== Source material ==
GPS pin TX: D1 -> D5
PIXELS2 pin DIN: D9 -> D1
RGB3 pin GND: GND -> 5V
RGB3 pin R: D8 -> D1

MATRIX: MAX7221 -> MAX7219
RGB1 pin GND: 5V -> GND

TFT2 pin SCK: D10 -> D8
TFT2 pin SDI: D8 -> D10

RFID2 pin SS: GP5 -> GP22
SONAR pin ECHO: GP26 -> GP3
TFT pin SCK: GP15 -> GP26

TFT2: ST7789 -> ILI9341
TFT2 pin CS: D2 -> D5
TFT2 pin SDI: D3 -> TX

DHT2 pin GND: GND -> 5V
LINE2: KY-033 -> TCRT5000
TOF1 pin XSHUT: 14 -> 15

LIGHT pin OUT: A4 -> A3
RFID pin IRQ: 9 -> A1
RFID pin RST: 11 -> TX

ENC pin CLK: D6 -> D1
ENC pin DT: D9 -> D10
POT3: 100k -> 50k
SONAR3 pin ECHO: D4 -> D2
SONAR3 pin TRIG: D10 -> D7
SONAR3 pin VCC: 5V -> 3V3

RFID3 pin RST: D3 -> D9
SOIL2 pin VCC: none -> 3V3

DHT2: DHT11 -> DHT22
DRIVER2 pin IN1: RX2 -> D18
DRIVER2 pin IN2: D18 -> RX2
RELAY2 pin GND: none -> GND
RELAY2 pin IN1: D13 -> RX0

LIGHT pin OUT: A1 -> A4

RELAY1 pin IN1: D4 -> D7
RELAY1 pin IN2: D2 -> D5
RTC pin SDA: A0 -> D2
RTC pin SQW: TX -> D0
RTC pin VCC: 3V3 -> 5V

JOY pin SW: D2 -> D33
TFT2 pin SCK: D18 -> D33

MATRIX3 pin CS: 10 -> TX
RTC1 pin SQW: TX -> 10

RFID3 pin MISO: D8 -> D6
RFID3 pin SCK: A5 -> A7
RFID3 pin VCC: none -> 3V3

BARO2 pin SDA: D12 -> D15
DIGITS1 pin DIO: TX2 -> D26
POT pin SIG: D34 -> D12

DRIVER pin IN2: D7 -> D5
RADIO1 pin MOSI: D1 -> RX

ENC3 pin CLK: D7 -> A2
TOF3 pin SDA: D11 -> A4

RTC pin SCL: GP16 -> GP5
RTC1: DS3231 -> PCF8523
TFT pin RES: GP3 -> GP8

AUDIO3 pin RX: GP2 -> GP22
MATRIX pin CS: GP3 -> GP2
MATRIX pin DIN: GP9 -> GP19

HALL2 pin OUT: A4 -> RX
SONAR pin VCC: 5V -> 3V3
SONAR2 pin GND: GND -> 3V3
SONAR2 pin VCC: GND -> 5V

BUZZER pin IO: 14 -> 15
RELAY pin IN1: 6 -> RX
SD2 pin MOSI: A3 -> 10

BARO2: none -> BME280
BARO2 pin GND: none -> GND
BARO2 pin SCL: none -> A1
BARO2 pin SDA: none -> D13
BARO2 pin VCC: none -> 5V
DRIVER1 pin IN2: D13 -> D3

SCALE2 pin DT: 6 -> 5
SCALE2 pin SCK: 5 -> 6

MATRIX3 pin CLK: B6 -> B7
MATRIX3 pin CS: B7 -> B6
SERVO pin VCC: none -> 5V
===
Instructions to follow:
State how many lines of the listing hold the string "LIGHT"; reply with the number and nothing else.

Result below:
2